Everything from the line containing "[(271,71),(246,69),(244,109),(268,111),(269,91),(271,71)]" to the last line of the material below must be retyped exactly, both ends included; skip the pictures.

[[ EXERCISE DATA, beginning ]]

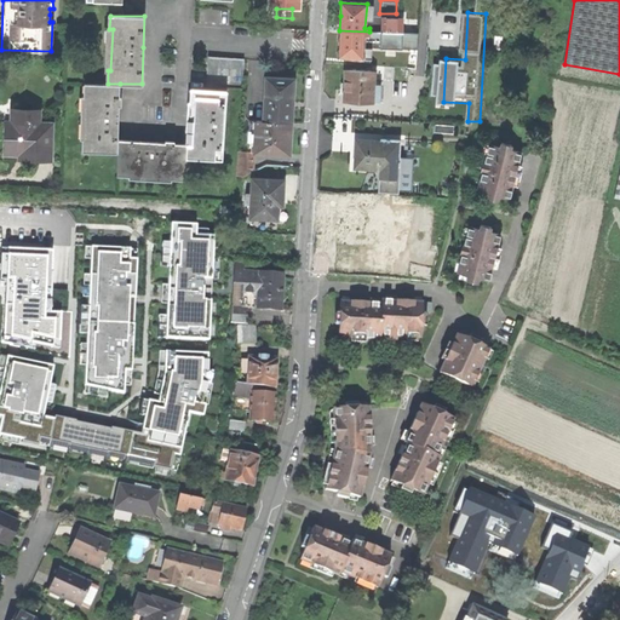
[(373,18),(373,32),(403,33),(413,33),(413,26),(402,24),(402,19),(373,18)]
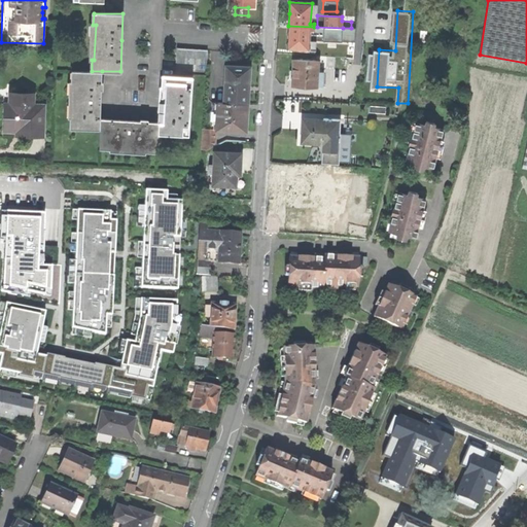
[(286,48),(309,49),(310,30),(314,30),(314,27),(288,26),(287,38),(286,48)]
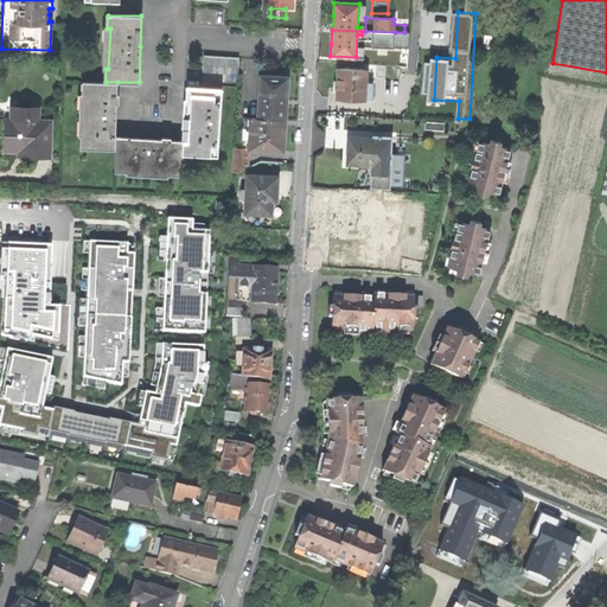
[(365,31),(365,43),(371,43),(371,46),(394,46),(395,32),(365,31)]
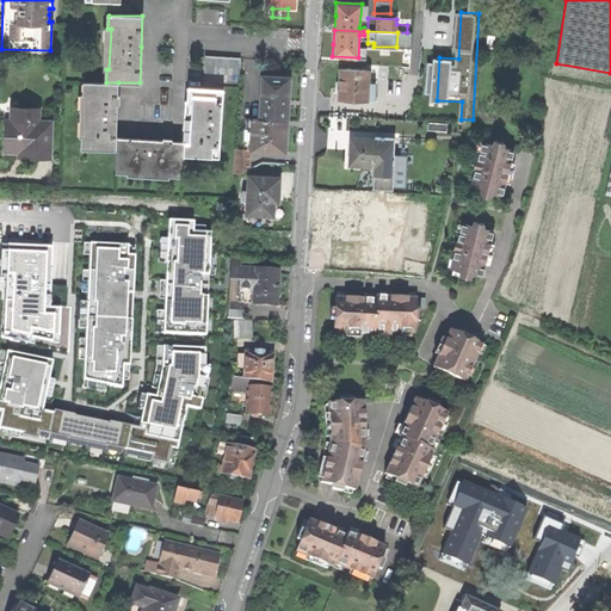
[(240,74),(241,57),(205,55),(204,72),(240,74)]
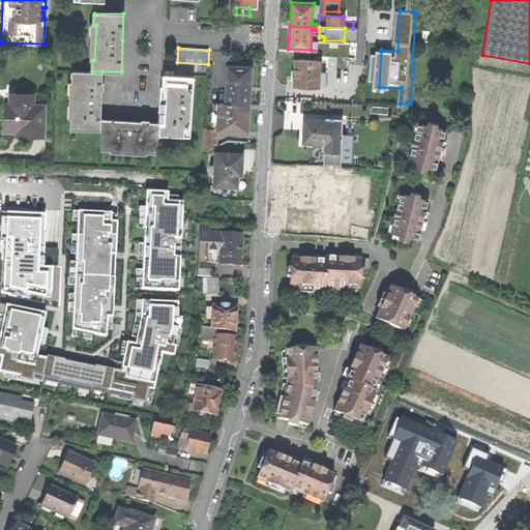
[(319,87),(324,87),(325,74),(319,72),(320,62),(296,60),(295,72),(294,86),(319,88),(319,87)]
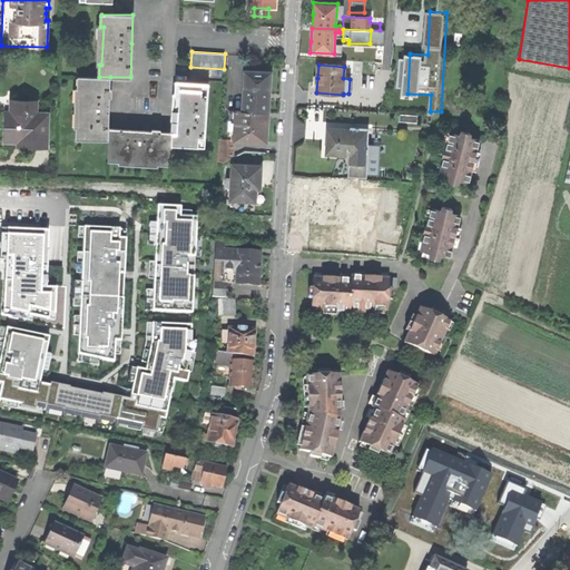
[(271,71),(246,69),(244,109),(268,111),(269,91),(271,71)]
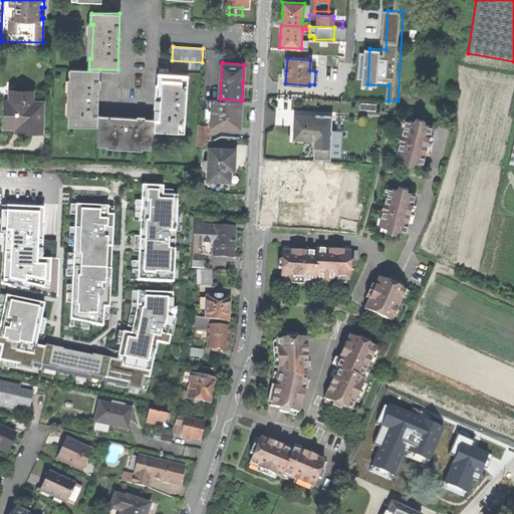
[(68,125),(97,126),(98,114),(98,97),(99,69),(89,69),(70,68),(70,79),(72,79),(71,114),(69,114),(68,125)]
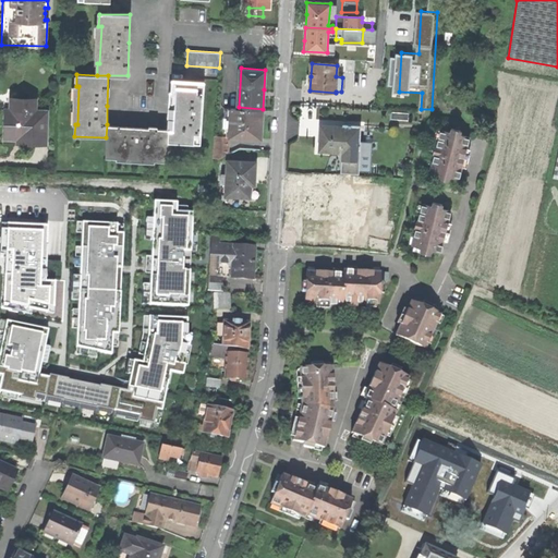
[(201,143),(204,82),(172,80),(170,107),(169,130),(168,141),(201,143)]
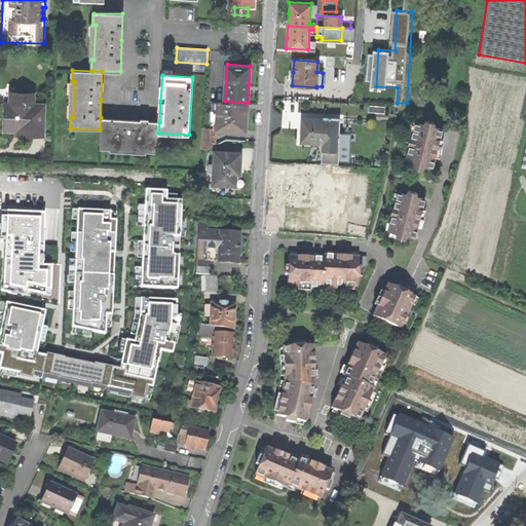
[(44,104),(34,104),(34,94),(10,92),(10,103),(6,103),(5,129),(17,130),(17,134),(25,135),(43,135),(44,104)]
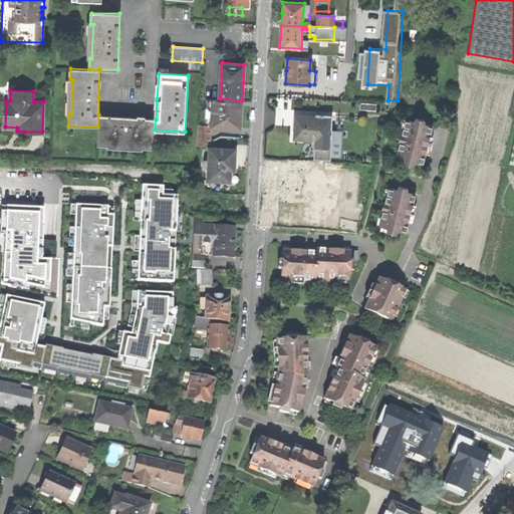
[(241,113),(242,100),(220,98),(207,97),(206,124),(211,124),(240,126),(241,113)]
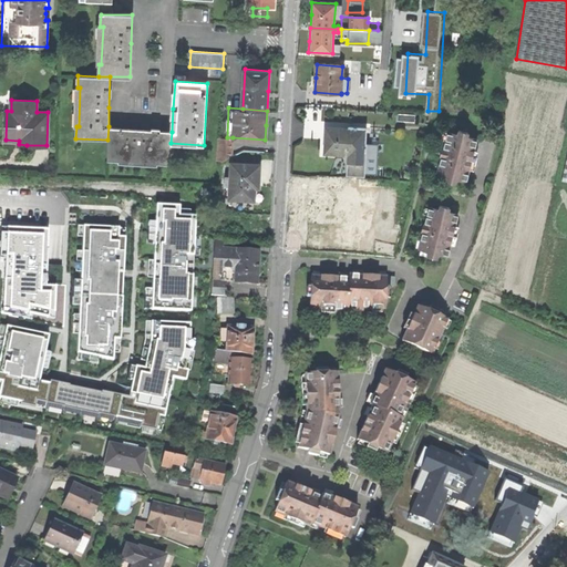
[(169,163),(171,143),(172,132),(142,130),(109,126),(107,140),(107,158),(119,160),(119,157),(157,161),(157,163),(169,163)]
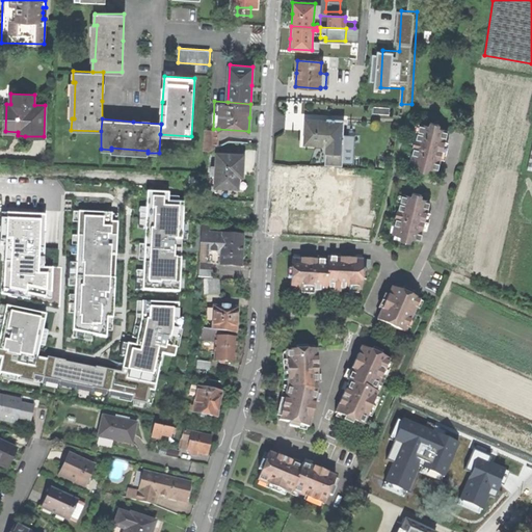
[(325,122),(304,121),(304,130),(303,140),(315,141),(315,144),(325,144),(324,165),(341,166),(343,135),(342,135),(343,120),(325,118),(325,122)]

[[ EXERCISE DATA, end ]]

## TASK ANSWER
[(271,71),(246,69),(244,109),(268,111),(269,91),(271,71)]
[(68,125),(97,126),(98,114),(98,97),(99,69),(89,69),(70,68),(70,79),(72,79),(71,114),(69,114),(68,125)]
[(201,143),(204,82),(172,80),(170,107),(169,130),(168,141),(201,143)]
[(44,104),(34,104),(34,94),(10,92),(10,103),(6,103),(5,129),(17,130),(17,134),(25,135),(43,135),(44,104)]
[(241,113),(242,100),(220,98),(207,97),(206,124),(211,124),(240,126),(241,113)]
[(169,163),(171,143),(172,132),(142,130),(109,126),(107,140),(107,158),(119,160),(119,157),(157,161),(157,163),(169,163)]
[(325,122),(304,121),(304,130),(303,140),(315,141),(315,144),(325,144),(324,165),(341,166),(343,135),(342,135),(343,120),(325,118),(325,122)]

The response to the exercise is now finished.